══ Dataset records ══
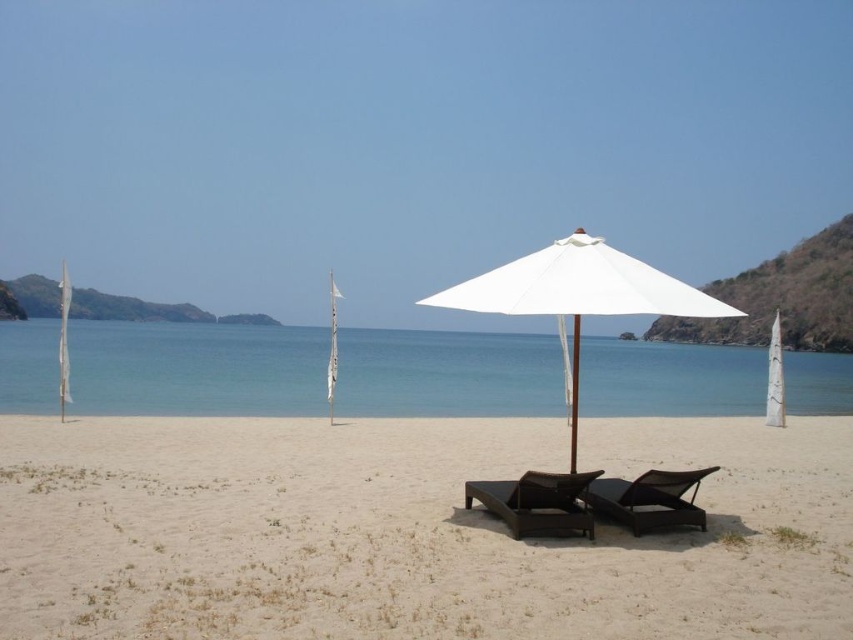
You are planning to set up a small tent on the beach. Given the white sand at center and the white fabric umbrella at center are both in the same area, which one would you choose to place the tent on and why?

You should place the tent on the white sand at center because it has a smaller size compared to the white fabric umbrella at center, making it a more stable and suitable surface for setting up the tent.

You are standing at the camera position and want to walk towards the white sand at center. How far will you have to walk to reach it?

The white sand at center is 5.58 meters away from the camera, so you will have to walk 5.58 meters to reach it.

You are a photographer setting up a shot of the beach scene. You want to capture the white sand at center and the white fabric umbrella at center in your frame. From your current position, which object will appear closer to you in the photo?

The white sand at center is in front of the white fabric umbrella at center, so it will appear closer to you in the photo.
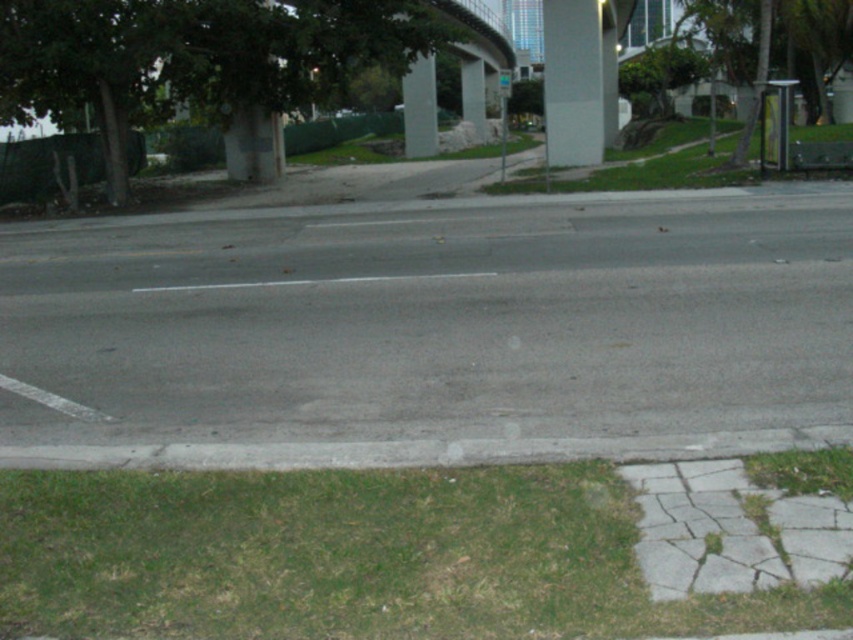
Question: Is gray asphalt pavement at center further to the viewer compared to white glossy sign at center?

Choices:
 (A) no
 (B) yes

Answer: (A)

Question: Which object appears farthest from the camera in this image?

Choices:
 (A) concrete pillar at center
 (B) gray concrete pillar at center
 (C) green grass at upper right
 (D) white plastic sign at upper center

Answer: (A)

Question: Observing the image, what is the correct spatial positioning of green grass at lower left in reference to white glossy sign at center?

Choices:
 (A) above
 (B) below

Answer: (B)

Question: Which object is the farthest from the white glossy sign at center?

Choices:
 (A) green grass at upper right
 (B) gray concrete pillar at center

Answer: (A)

Question: Which point is farther to the camera?

Choices:
 (A) (329, 476)
 (B) (479, 67)

Answer: (B)

Question: Does gray concrete curb at lower center appear over green grass at upper right?

Choices:
 (A) no
 (B) yes

Answer: (A)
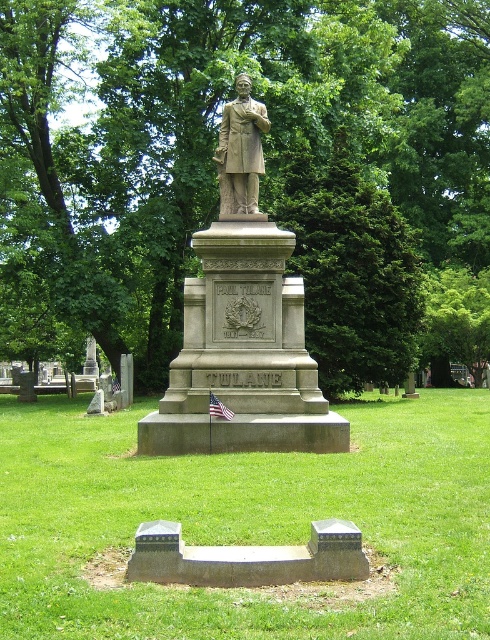
Question: Which of these objects is positioned closest to the gray stone statue at center?

Choices:
 (A) green leafy tree at center
 (B) smooth concrete bench at center

Answer: (B)

Question: Observing the image, what is the correct spatial positioning of gray stone statue at center in reference to bronze statue at center?

Choices:
 (A) above
 (B) below

Answer: (B)

Question: Does smooth concrete bench at center appear on the left side of gray stone statue at center?

Choices:
 (A) yes
 (B) no

Answer: (B)

Question: Which is farther from the gray stone statue at center?

Choices:
 (A) green leafy tree at center
 (B) bronze statue at center

Answer: (A)

Question: Does green leafy tree at center have a lesser width compared to smooth concrete bench at center?

Choices:
 (A) no
 (B) yes

Answer: (A)

Question: Among these points, which one is farthest from the camera?

Choices:
 (A) (241, 138)
 (B) (51, 467)
 (C) (296, 113)

Answer: (C)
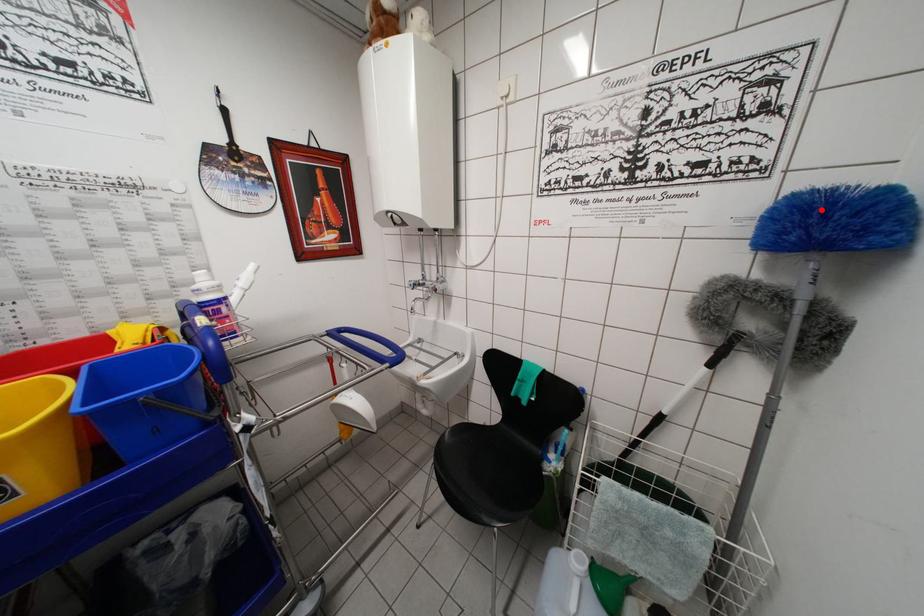
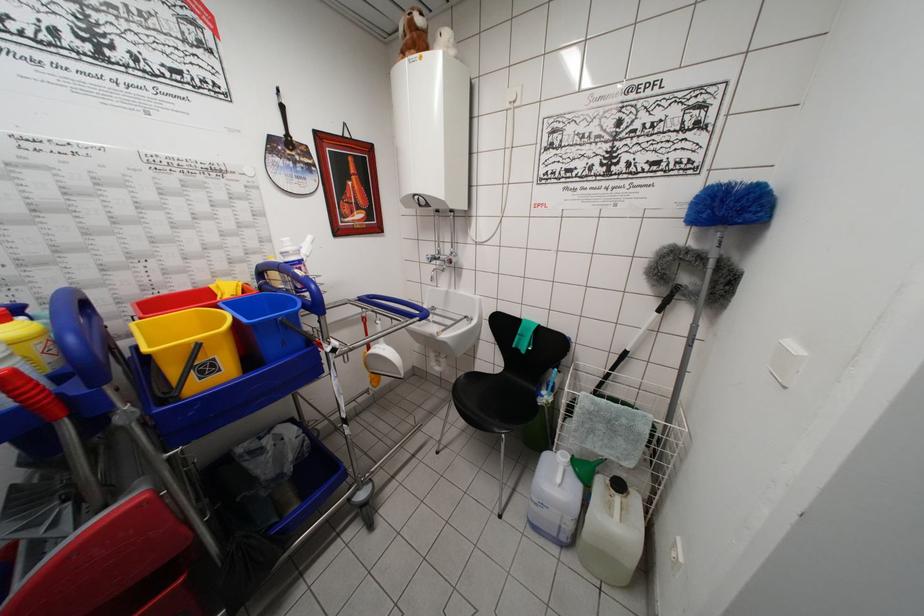
Where in the second image is the point corresponding to the highlighted location from the first image?

(723, 199)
═══
Copy the entries above word for word, from the very beginning through the line containing "Question: Which object appears", and include that line. Leave the pictures out.

You are planning to set up a small tent on the beach. Given the white sand at center and the white fabric umbrella at center are both in the same area, which one would you choose to place the tent on and why?

You should place the tent on the white sand at center because it has a smaller size compared to the white fabric umbrella at center, making it a more stable and suitable surface for setting up the tent.

You are standing at the camera position and want to walk towards the white sand at center. How far will you have to walk to reach it?

The white sand at center is 5.58 meters away from the camera, so you will have to walk 5.58 meters to reach it.

You are a photographer setting up a shot of the beach scene. You want to capture the white sand at center and the white fabric umbrella at center in your frame. From your current position, which object will appear closer to you in the photo?

The white sand at center is in front of the white fabric umbrella at center, so it will appear closer to you in the photo.
Question: Is gray asphalt pavement at center further to the viewer compared to white glossy sign at center?

Choices:
 (A) no
 (B) yes

Answer: (A)

Question: Which object appears farthest from the camera in this image?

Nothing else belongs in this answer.